◆ **Required action**: Return each line exactly as written. Begin with the first line of the entries and end with the line that has "C8: 22uF (+3V3, GND) -> 1uF (+3V3, GND)".

--- Records for processing Enclosed Below ---

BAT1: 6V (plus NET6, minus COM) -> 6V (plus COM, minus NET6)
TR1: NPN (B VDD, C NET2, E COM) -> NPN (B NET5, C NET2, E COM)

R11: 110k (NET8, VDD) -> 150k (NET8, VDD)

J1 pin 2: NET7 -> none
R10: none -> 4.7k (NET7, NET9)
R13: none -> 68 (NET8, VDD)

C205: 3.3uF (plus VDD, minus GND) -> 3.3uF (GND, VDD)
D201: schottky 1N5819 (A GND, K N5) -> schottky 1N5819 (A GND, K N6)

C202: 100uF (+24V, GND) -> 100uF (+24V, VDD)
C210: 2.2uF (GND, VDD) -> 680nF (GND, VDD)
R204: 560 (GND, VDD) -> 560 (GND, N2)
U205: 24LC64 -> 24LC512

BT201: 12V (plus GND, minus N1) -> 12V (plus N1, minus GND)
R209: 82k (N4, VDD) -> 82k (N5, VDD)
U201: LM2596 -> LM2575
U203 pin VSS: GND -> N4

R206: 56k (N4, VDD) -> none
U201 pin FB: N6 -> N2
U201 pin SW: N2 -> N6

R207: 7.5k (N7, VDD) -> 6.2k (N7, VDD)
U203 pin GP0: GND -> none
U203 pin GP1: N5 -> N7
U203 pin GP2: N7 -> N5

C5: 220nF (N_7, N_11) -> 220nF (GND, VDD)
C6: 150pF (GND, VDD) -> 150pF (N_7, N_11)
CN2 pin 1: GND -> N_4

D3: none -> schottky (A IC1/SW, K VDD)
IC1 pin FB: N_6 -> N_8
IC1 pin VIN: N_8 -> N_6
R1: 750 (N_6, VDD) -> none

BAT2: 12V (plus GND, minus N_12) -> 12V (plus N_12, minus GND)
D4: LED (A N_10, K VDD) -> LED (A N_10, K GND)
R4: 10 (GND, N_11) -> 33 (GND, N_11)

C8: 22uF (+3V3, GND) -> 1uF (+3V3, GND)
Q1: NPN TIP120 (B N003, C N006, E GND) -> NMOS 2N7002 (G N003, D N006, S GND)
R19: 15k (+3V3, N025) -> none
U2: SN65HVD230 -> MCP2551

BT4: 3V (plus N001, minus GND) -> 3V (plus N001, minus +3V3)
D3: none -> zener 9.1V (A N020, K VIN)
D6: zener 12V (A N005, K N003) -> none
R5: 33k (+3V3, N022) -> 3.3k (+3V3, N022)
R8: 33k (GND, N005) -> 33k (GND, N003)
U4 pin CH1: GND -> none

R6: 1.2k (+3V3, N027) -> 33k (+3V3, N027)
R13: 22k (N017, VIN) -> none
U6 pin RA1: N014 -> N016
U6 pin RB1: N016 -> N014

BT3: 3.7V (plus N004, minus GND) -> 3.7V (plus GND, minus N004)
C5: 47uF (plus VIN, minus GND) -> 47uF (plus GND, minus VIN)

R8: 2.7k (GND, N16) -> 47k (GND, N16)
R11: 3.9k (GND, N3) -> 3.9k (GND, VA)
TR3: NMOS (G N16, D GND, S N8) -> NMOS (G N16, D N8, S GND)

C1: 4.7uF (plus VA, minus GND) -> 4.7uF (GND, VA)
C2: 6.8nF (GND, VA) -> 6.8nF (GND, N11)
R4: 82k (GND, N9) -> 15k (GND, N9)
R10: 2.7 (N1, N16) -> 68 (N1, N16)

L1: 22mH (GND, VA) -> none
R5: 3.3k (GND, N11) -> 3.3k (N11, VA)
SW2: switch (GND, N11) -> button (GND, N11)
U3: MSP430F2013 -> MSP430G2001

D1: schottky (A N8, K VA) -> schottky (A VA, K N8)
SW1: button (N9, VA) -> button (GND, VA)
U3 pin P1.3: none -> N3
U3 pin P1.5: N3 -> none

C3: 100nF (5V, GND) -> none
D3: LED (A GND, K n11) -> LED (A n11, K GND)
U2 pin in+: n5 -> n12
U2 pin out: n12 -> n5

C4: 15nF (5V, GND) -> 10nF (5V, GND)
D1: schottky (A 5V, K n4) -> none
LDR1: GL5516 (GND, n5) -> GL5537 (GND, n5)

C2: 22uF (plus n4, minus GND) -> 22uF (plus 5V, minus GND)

--- End of Enclosed Records for processing ---

◆ **Response area**:
BAT1: 6V (plus NET6, minus COM) -> 6V (plus COM, minus NET6)
TR1: NPN (B VDD, C NET2, E COM) -> NPN (B NET5, C NET2, E COM)

R11: 110k (NET8, VDD) -> 150k (NET8, VDD)

J1 pin 2: NET7 -> none
R10: none -> 4.7k (NET7, NET9)
R13: none -> 68 (NET8, VDD)

C205: 3.3uF (plus VDD, minus GND) -> 3.3uF (GND, VDD)
D201: schottky 1N5819 (A GND, K N5) -> schottky 1N5819 (A GND, K N6)

C202: 100uF (+24V, GND) -> 100uF (+24V, VDD)
C210: 2.2uF (GND, VDD) -> 680nF (GND, VDD)
R204: 560 (GND, VDD) -> 560 (GND, N2)
U205: 24LC64 -> 24LC512

BT201: 12V (plus GND, minus N1) -> 12V (plus N1, minus GND)
R209: 82k (N4, VDD) -> 82k (N5, VDD)
U201: LM2596 -> LM2575
U203 pin VSS: GND -> N4

R206: 56k (N4, VDD) -> none
U201 pin FB: N6 -> N2
U201 pin SW: N2 -> N6

R207: 7.5k (N7, VDD) -> 6.2k (N7, VDD)
U203 pin GP0: GND -> none
U203 pin GP1: N5 -> N7
U203 pin GP2: N7 -> N5

C5: 220nF (N_7, N_11) -> 220nF (GND, VDD)
C6: 150pF (GND, VDD) -> 150pF (N_7, N_11)
CN2 pin 1: GND -> N_4

D3: none -> schottky (A IC1/SW, K VDD)
IC1 pin FB: N_6 -> N_8
IC1 pin VIN: N_8 -> N_6
R1: 750 (N_6, VDD) -> none

BAT2: 12V (plus GND, minus N_12) -> 12V (plus N_12, minus GND)
D4: LED (A N_10, K VDD) -> LED (A N_10, K GND)
R4: 10 (GND, N_11) -> 33 (GND, N_11)

C8: 22uF (+3V3, GND) -> 1uF (+3V3, GND)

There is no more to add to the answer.